↓↓↓

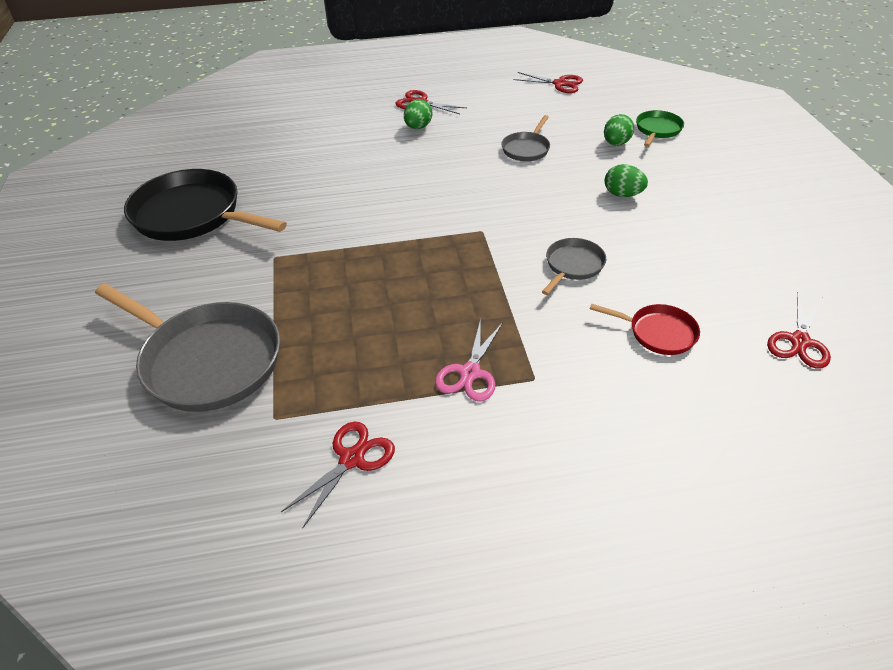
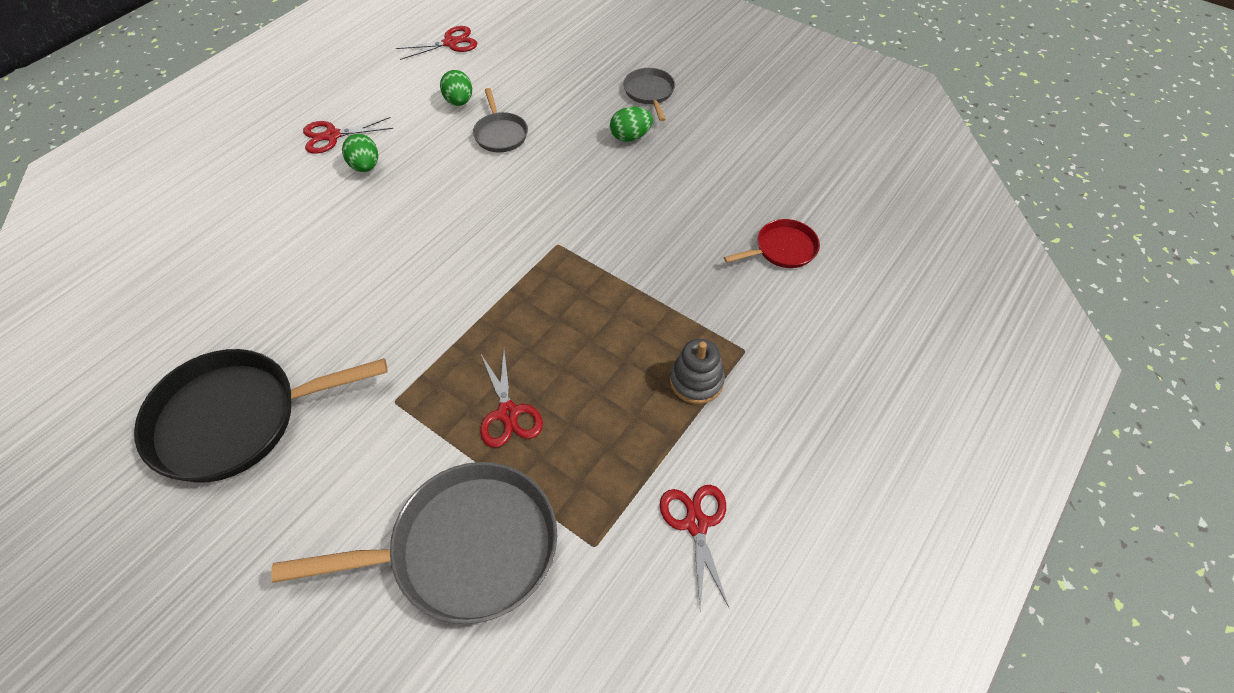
camera: 45 degrees left, 10 degrees up
(470, 373) = (696, 381): pink scissors -> grey stacking toy
(573, 266) = (665, 230): grey pan -> grey pan (649, 93)
(616, 143) = (571, 86): green egg -> green egg (459, 101)
(657, 130) = (590, 53): green pan -> none
(799, 341) = (868, 194): red scissors -> red scissors (508, 413)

↑↑↑

Your assignment: Pictures stay out of the copy; print the material above exactly.

Response area:
camera: 45 degrees left, 10 degrees up
(470, 373) = (696, 381): pink scissors -> grey stacking toy
(573, 266) = (665, 230): grey pan -> grey pan (649, 93)
(616, 143) = (571, 86): green egg -> green egg (459, 101)
(657, 130) = (590, 53): green pan -> none
(799, 341) = (868, 194): red scissors -> red scissors (508, 413)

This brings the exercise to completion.